(Data for this exercise)

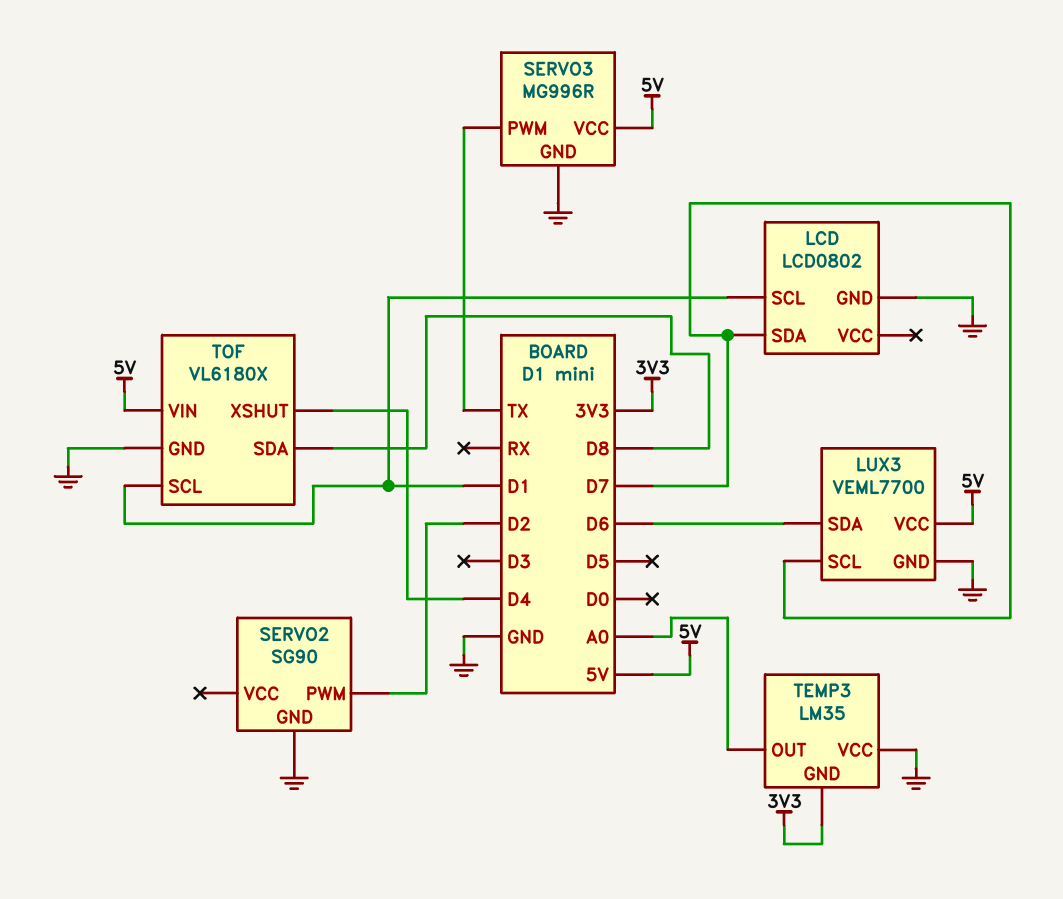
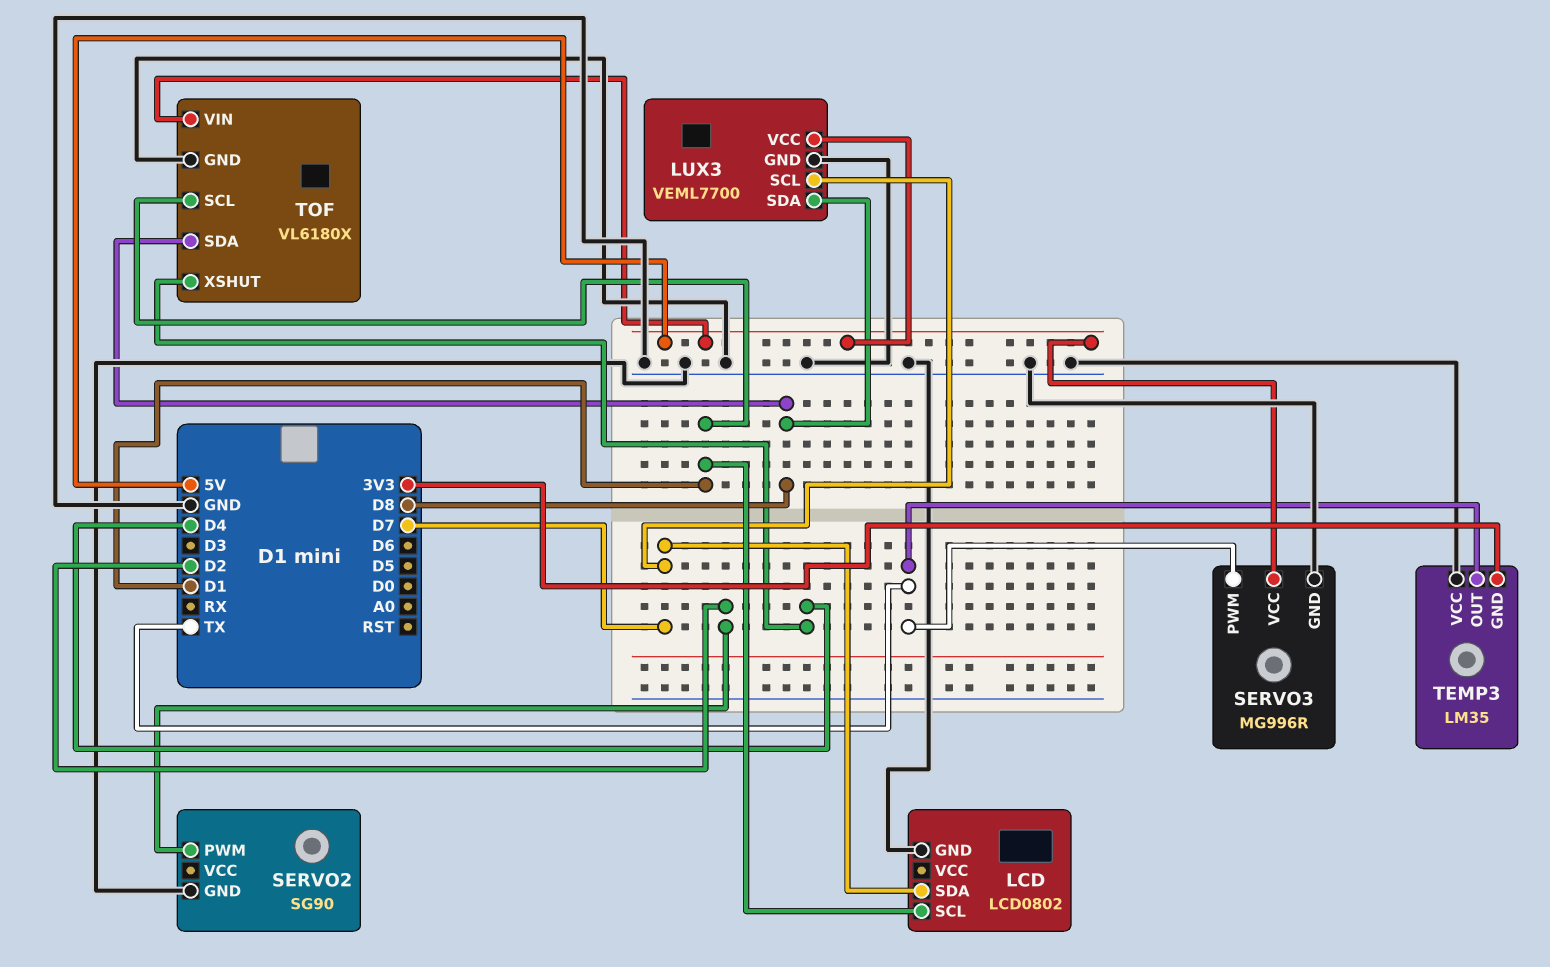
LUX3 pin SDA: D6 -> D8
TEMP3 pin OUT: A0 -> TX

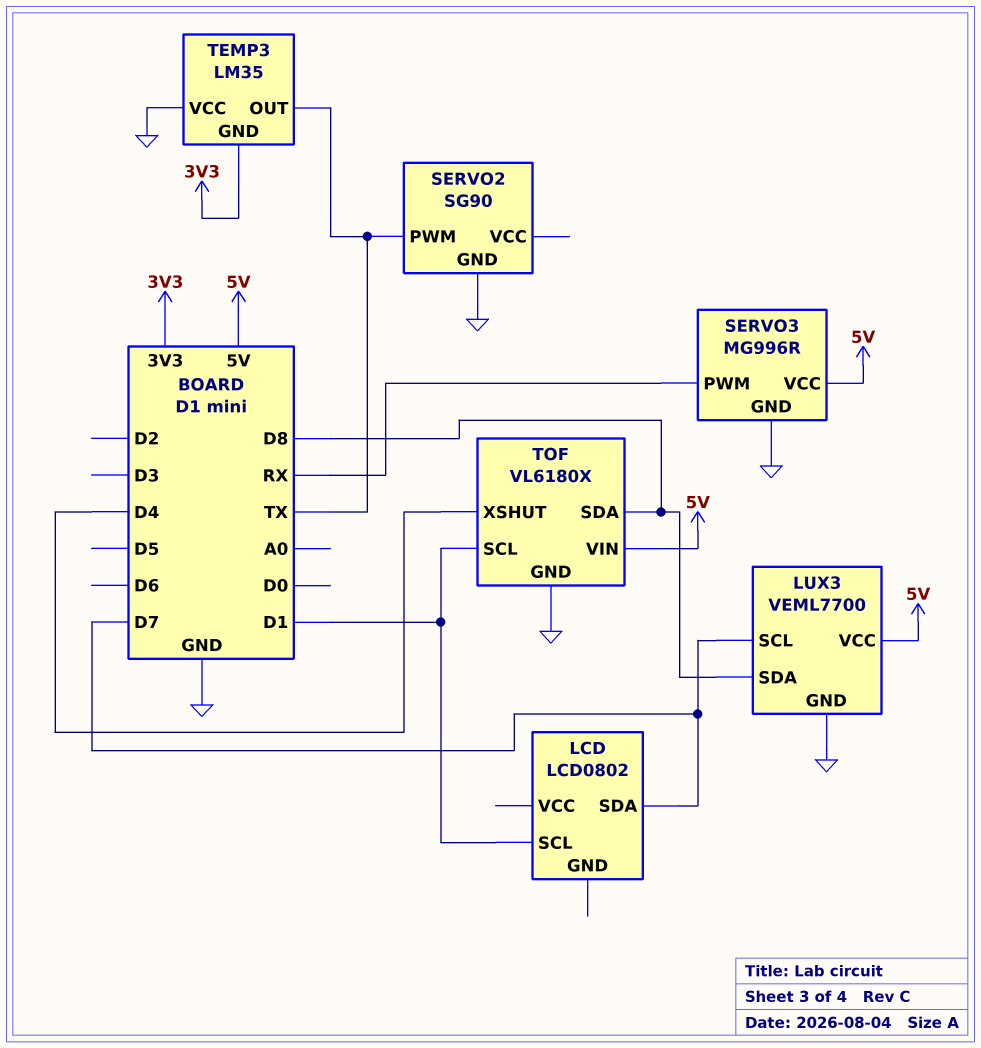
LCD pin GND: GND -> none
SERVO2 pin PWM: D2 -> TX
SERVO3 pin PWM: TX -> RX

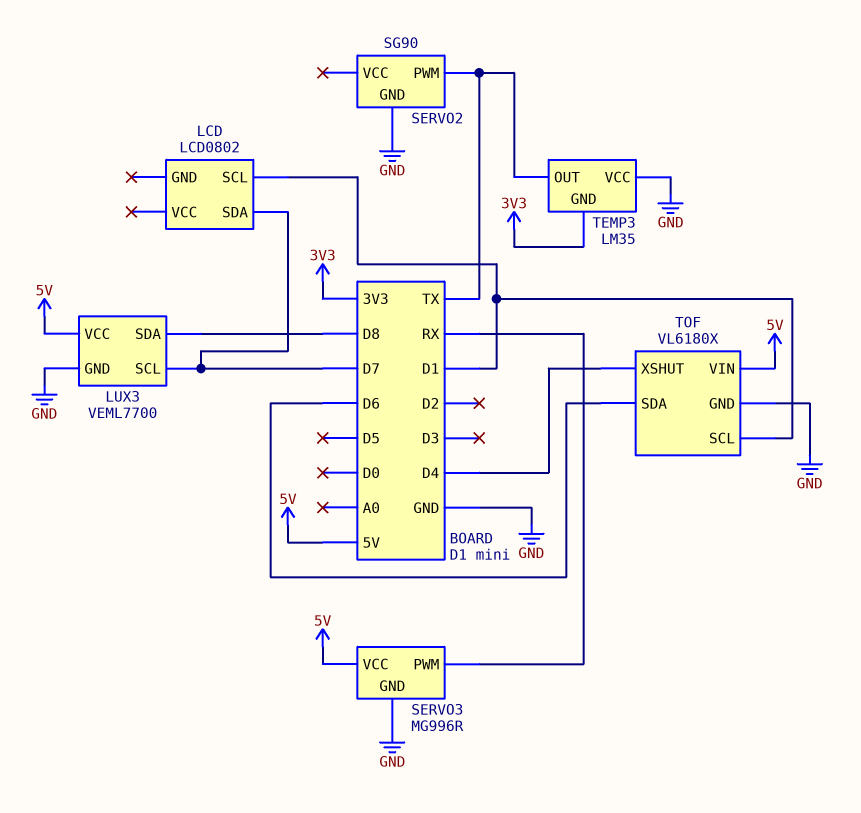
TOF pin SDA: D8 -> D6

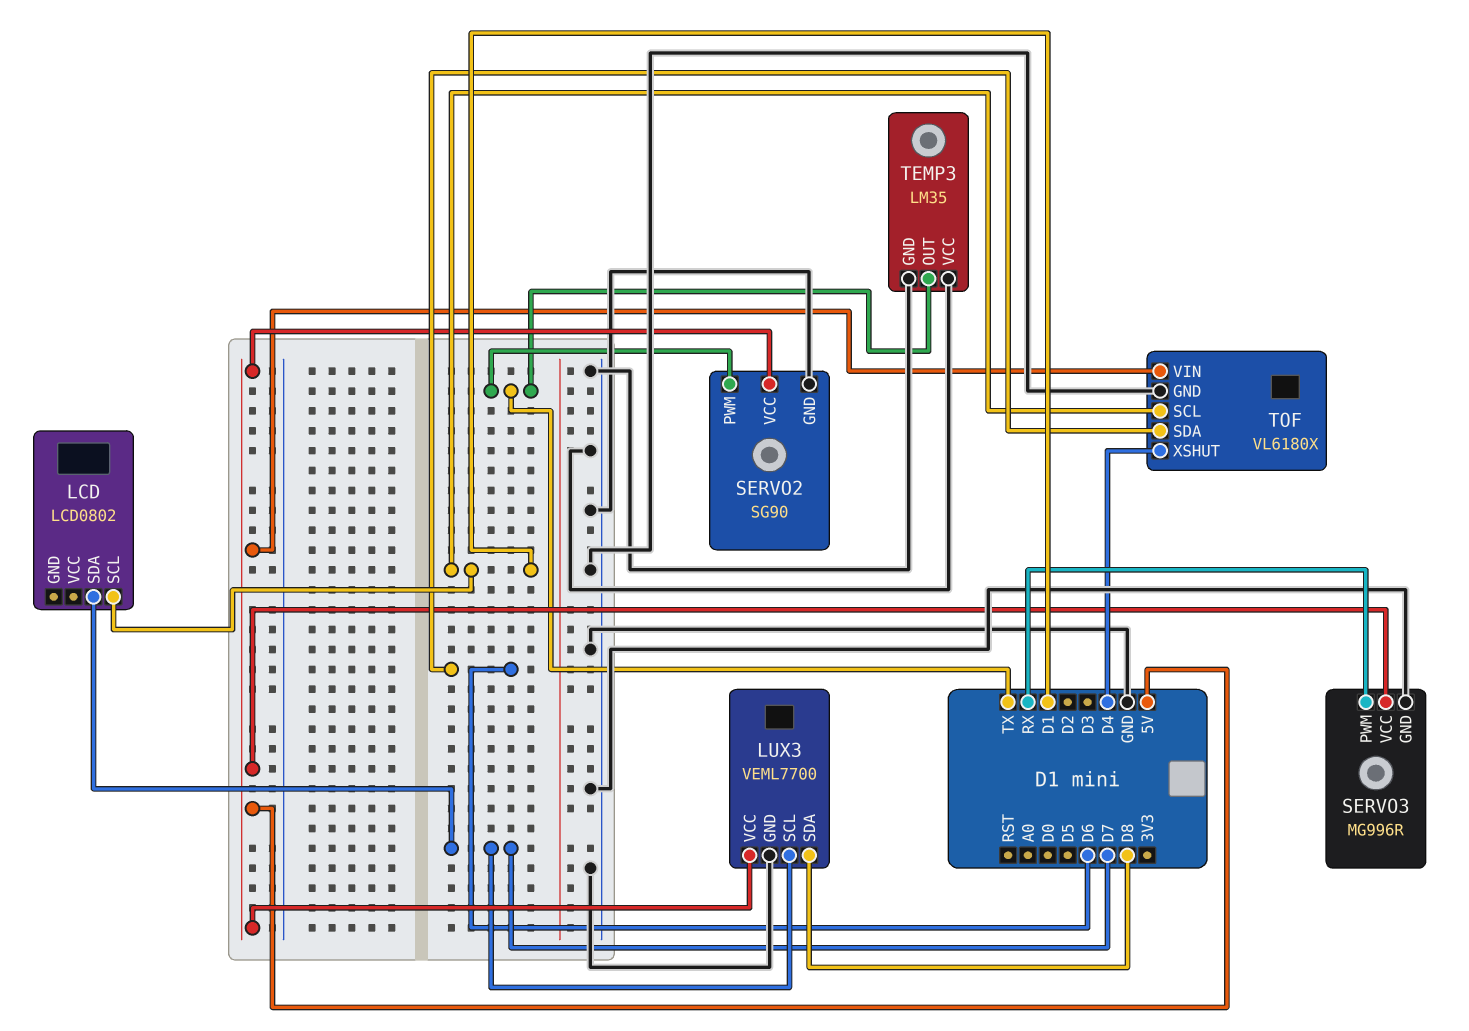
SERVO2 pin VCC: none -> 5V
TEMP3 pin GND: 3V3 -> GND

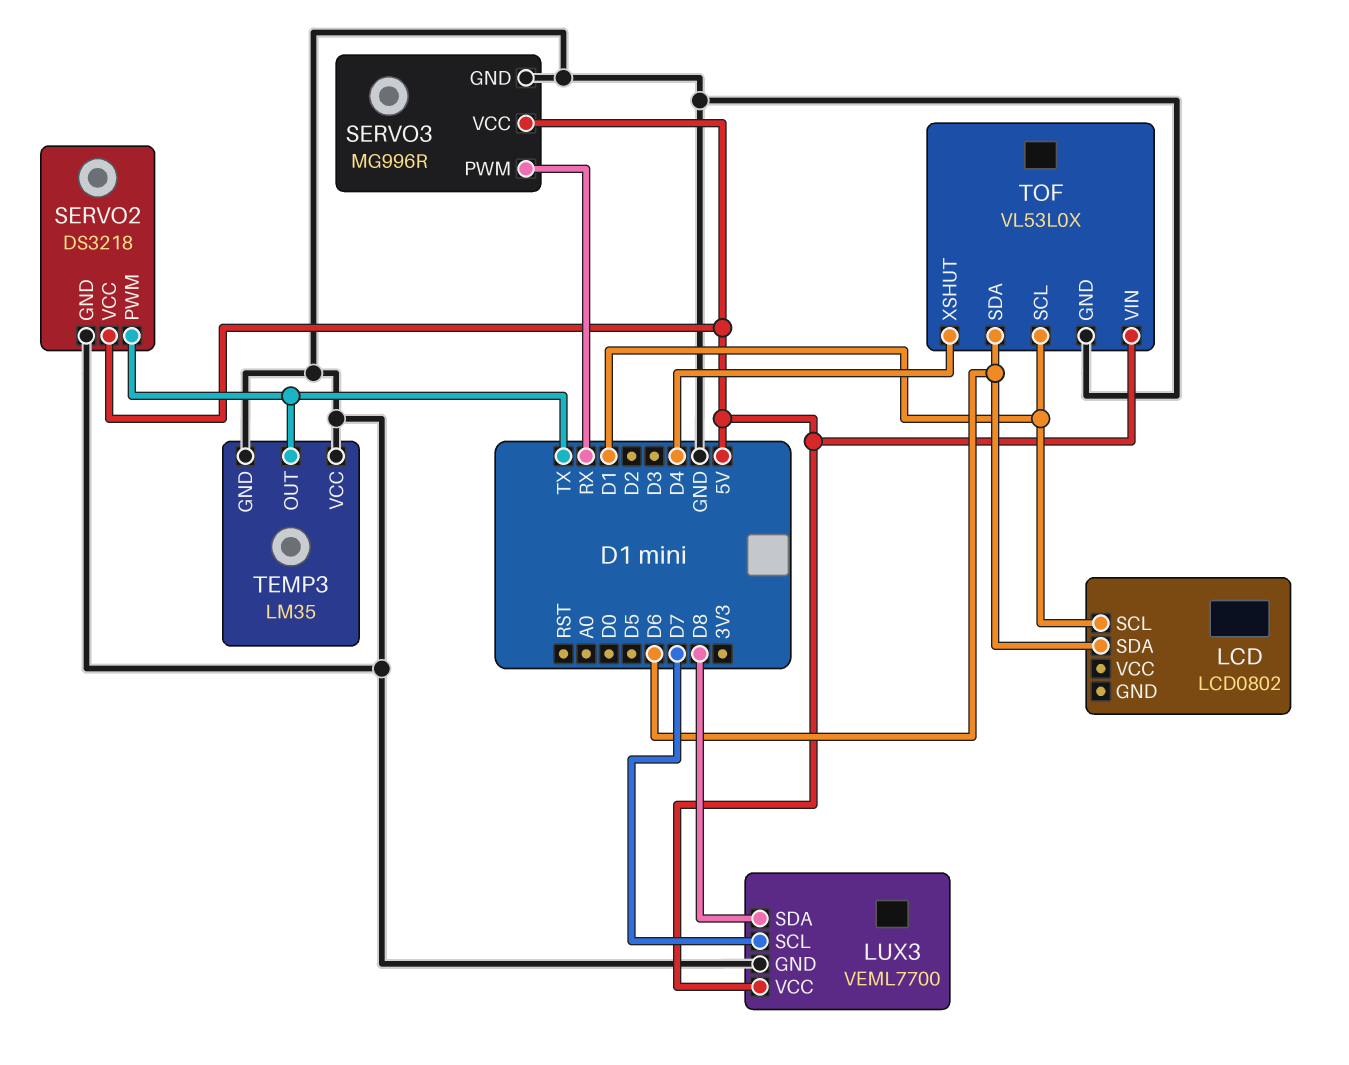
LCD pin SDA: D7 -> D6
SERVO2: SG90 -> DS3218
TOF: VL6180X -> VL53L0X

(End Data for this exercise)

Problem statement
Restate the data word for word while omitting each picture.

Written answer
LUX3 pin SDA: D6 -> D8
TEMP3 pin OUT: A0 -> TX

LCD pin GND: GND -> none
SERVO2 pin PWM: D2 -> TX
SERVO3 pin PWM: TX -> RX

TOF pin SDA: D8 -> D6

SERVO2 pin VCC: none -> 5V
TEMP3 pin GND: 3V3 -> GND

LCD pin SDA: D7 -> D6
SERVO2: SG90 -> DS3218
TOF: VL6180X -> VL53L0X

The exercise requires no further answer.